# [EXERCISE AIM]
Repeat verbatim the lines of the data below, beginning with the line containing "Objects present in" and continuing to the end.

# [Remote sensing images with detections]
◆ ◆ ◆ ◆
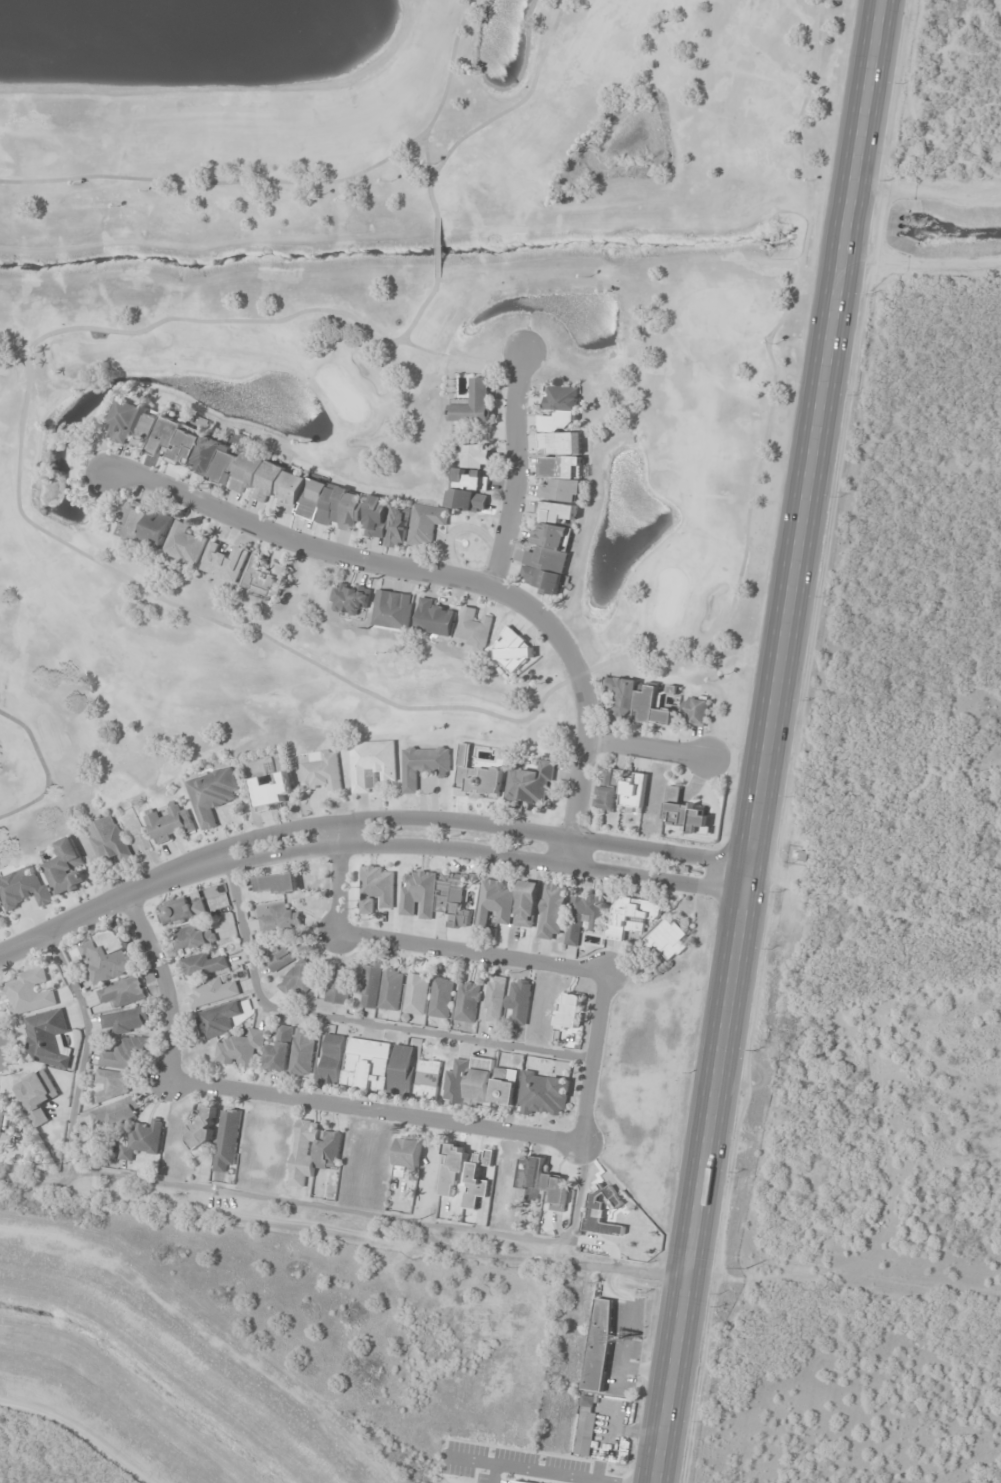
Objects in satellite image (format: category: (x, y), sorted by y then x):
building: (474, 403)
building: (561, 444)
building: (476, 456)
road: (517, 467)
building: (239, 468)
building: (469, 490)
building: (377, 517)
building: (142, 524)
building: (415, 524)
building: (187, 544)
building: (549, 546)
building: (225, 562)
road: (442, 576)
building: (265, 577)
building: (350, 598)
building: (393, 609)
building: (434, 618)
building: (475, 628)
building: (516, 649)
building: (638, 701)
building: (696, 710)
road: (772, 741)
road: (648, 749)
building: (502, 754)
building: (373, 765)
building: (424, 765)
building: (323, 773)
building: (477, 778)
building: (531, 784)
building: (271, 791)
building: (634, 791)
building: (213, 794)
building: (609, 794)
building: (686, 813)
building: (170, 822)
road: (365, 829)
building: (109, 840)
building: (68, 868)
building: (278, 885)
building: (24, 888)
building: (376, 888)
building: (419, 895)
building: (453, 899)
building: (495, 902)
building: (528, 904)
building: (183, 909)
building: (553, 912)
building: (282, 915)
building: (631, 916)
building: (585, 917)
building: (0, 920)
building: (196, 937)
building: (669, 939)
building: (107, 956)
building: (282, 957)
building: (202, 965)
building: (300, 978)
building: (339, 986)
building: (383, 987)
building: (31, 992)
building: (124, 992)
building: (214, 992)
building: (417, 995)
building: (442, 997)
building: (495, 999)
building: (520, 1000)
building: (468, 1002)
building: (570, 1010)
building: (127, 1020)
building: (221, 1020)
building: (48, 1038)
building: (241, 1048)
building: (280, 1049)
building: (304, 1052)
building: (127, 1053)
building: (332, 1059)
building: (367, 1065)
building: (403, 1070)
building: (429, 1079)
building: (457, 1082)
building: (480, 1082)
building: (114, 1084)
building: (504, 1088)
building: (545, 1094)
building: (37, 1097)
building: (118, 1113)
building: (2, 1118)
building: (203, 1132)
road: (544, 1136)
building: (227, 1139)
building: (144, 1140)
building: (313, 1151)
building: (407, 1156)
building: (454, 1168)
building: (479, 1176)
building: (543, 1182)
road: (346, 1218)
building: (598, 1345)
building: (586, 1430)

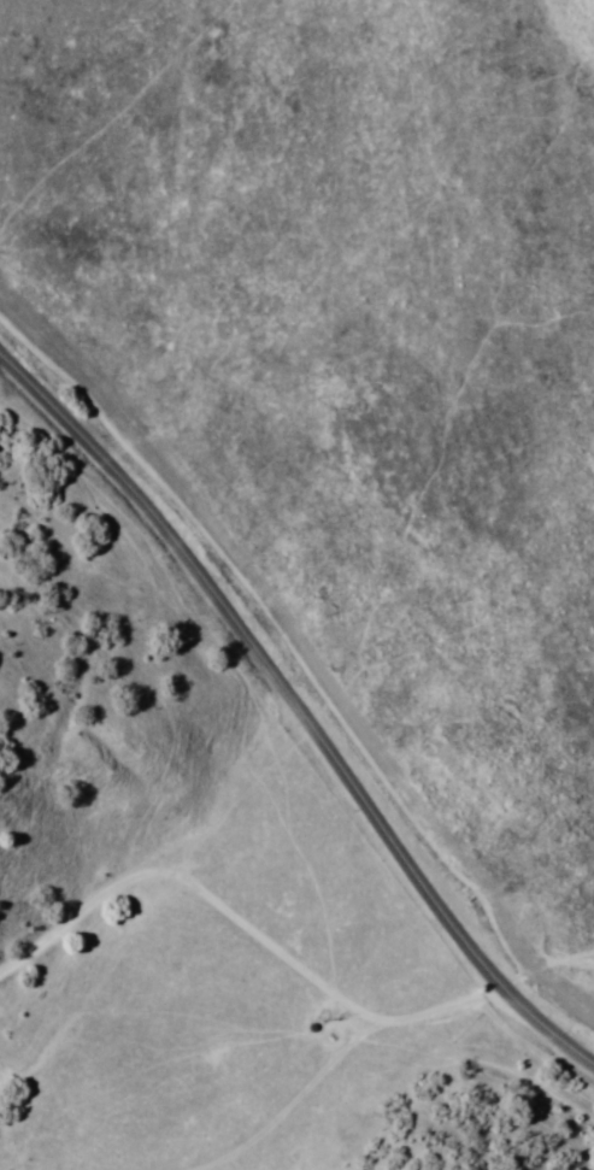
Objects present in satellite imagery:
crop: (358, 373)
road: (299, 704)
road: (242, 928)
◆ ◆ ◆ ◆
# [TASK RESPONSE]
Objects present in satellite imagery:
crop: (358, 373)
road: (299, 704)
road: (242, 928)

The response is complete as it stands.